_Task objective_:
Each line that contains the word "brown" is to be copied from the records below.

_Material to process_:
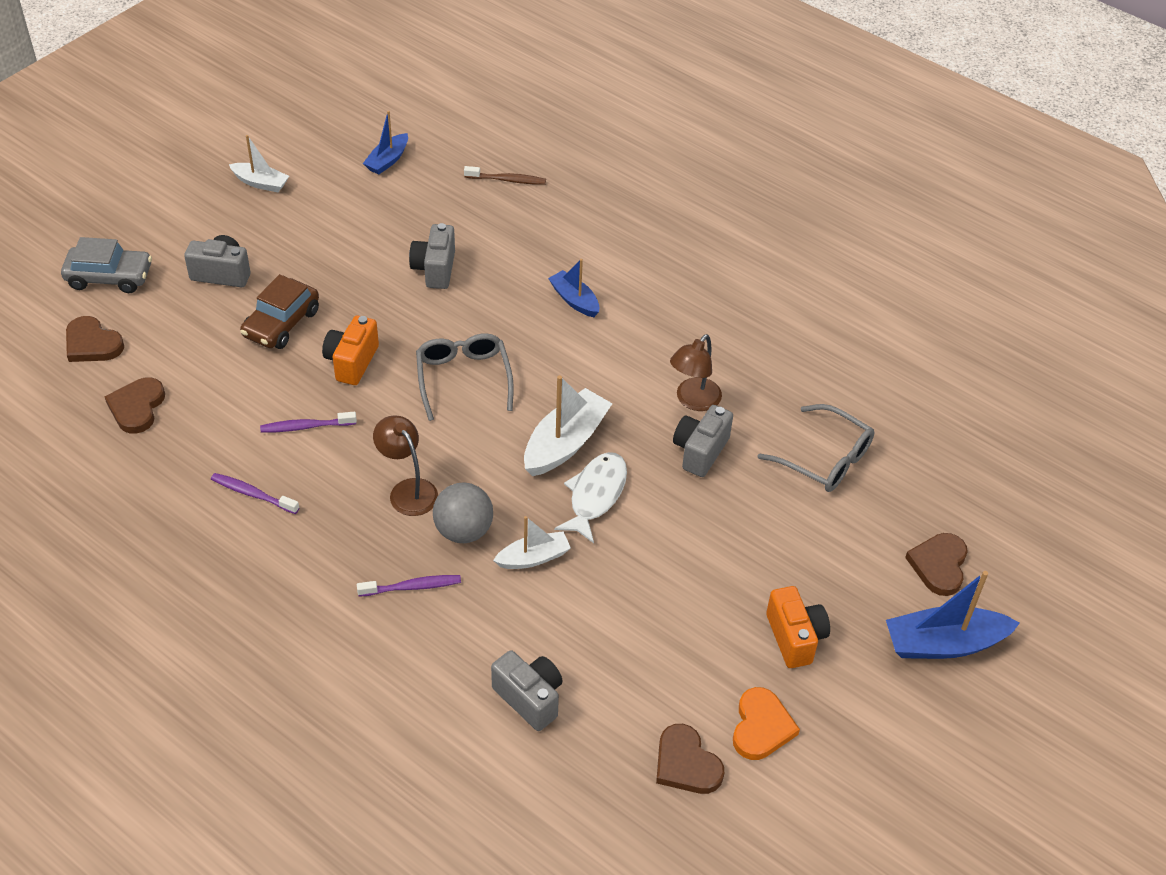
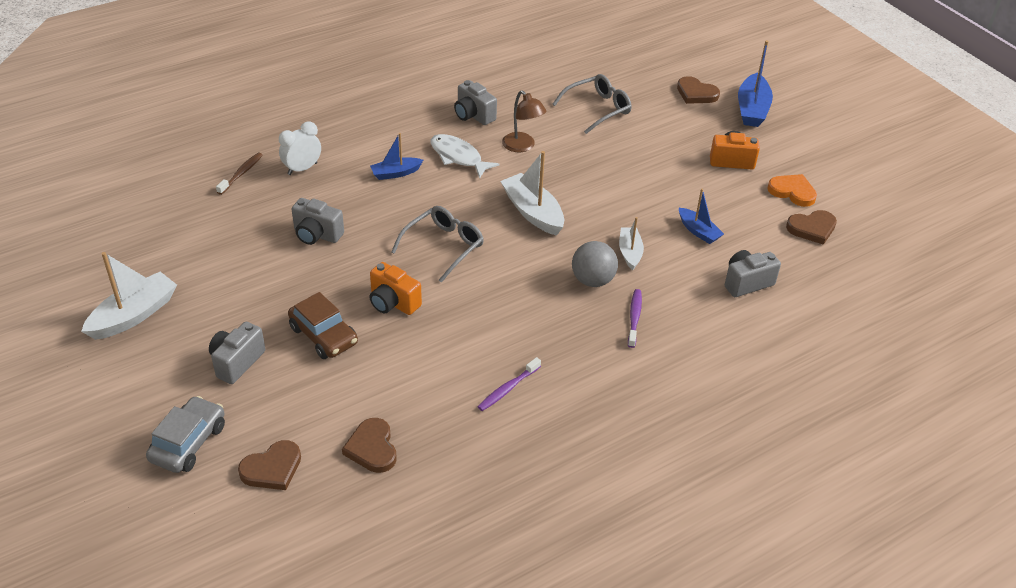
camera: 70 degrees left, 5 degrees down
(137, 407) = (372, 448): brown heart -> brown heart turned 45 degrees clockwise
(260, 183) = (134, 315): white boat -> white boat, size x1.65
(306, 426) = (450, 343): purple toothbrush -> none
(387, 160) = (166, 232): blue boat -> blue boat (698, 231)
(408, 490) = (542, 300): brown lamp -> none
(463, 378) = (444, 246): grey glasses -> grey glasses turned 120 degrees clockwise
(541, 223) = (302, 169): none -> white clock
(595, 495) = (586, 211): white fish -> white fish (458, 157)
(700, 451) = (568, 156): grey camera -> grey camera (473, 115)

_Output of the task_:
(137, 407) = (372, 448): brown heart -> brown heart turned 45 degrees clockwise
(408, 490) = (542, 300): brown lamp -> none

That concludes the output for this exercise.